Extracted records START

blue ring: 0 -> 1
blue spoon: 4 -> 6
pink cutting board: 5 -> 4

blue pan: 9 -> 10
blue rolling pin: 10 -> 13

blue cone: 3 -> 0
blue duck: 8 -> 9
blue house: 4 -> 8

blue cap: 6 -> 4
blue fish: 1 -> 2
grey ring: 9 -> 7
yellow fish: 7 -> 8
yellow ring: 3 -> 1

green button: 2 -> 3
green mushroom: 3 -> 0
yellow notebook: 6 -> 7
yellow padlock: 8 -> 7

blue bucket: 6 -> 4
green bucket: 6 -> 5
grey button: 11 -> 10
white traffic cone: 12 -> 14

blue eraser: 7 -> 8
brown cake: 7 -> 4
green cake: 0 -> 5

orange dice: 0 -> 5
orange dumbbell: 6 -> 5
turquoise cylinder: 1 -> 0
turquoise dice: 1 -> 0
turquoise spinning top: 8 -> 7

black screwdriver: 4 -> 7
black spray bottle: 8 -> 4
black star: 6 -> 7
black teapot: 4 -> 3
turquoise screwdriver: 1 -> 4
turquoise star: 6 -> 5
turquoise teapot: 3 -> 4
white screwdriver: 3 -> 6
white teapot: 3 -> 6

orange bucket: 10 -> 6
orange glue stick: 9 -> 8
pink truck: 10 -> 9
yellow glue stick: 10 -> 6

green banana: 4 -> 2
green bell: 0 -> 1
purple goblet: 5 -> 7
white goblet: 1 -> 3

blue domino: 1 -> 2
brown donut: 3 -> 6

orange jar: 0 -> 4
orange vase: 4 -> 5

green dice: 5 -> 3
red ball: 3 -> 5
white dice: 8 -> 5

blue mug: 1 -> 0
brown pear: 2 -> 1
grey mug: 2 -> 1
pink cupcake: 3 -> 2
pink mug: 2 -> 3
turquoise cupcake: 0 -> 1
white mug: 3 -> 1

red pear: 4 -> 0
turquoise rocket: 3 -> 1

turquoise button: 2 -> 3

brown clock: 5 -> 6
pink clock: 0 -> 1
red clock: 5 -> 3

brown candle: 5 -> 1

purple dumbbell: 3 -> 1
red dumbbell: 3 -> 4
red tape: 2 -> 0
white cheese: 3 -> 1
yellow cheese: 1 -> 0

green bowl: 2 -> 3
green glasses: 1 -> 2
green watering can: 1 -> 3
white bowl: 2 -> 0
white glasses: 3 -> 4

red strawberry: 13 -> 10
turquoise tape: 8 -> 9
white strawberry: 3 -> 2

Extracted records END

▸ **Exercise directions**:
Exact reproduction of every entry is needed.

▸ **Finished task**:
blue ring: 0 -> 1
blue spoon: 4 -> 6
pink cutting board: 5 -> 4

blue pan: 9 -> 10
blue rolling pin: 10 -> 13

blue cone: 3 -> 0
blue duck: 8 -> 9
blue house: 4 -> 8

blue cap: 6 -> 4
blue fish: 1 -> 2
grey ring: 9 -> 7
yellow fish: 7 -> 8
yellow ring: 3 -> 1

green button: 2 -> 3
green mushroom: 3 -> 0
yellow notebook: 6 -> 7
yellow padlock: 8 -> 7

blue bucket: 6 -> 4
green bucket: 6 -> 5
grey button: 11 -> 10
white traffic cone: 12 -> 14

blue eraser: 7 -> 8
brown cake: 7 -> 4
green cake: 0 -> 5

orange dice: 0 -> 5
orange dumbbell: 6 -> 5
turquoise cylinder: 1 -> 0
turquoise dice: 1 -> 0
turquoise spinning top: 8 -> 7

black screwdriver: 4 -> 7
black spray bottle: 8 -> 4
black star: 6 -> 7
black teapot: 4 -> 3
turquoise screwdriver: 1 -> 4
turquoise star: 6 -> 5
turquoise teapot: 3 -> 4
white screwdriver: 3 -> 6
white teapot: 3 -> 6

orange bucket: 10 -> 6
orange glue stick: 9 -> 8
pink truck: 10 -> 9
yellow glue stick: 10 -> 6

green banana: 4 -> 2
green bell: 0 -> 1
purple goblet: 5 -> 7
white goblet: 1 -> 3

blue domino: 1 -> 2
brown donut: 3 -> 6

orange jar: 0 -> 4
orange vase: 4 -> 5

green dice: 5 -> 3
red ball: 3 -> 5
white dice: 8 -> 5

blue mug: 1 -> 0
brown pear: 2 -> 1
grey mug: 2 -> 1
pink cupcake: 3 -> 2
pink mug: 2 -> 3
turquoise cupcake: 0 -> 1
white mug: 3 -> 1

red pear: 4 -> 0
turquoise rocket: 3 -> 1

turquoise button: 2 -> 3

brown clock: 5 -> 6
pink clock: 0 -> 1
red clock: 5 -> 3

brown candle: 5 -> 1

purple dumbbell: 3 -> 1
red dumbbell: 3 -> 4
red tape: 2 -> 0
white cheese: 3 -> 1
yellow cheese: 1 -> 0

green bowl: 2 -> 3
green glasses: 1 -> 2
green watering can: 1 -> 3
white bowl: 2 -> 0
white glasses: 3 -> 4

red strawberry: 13 -> 10
turquoise tape: 8 -> 9
white strawberry: 3 -> 2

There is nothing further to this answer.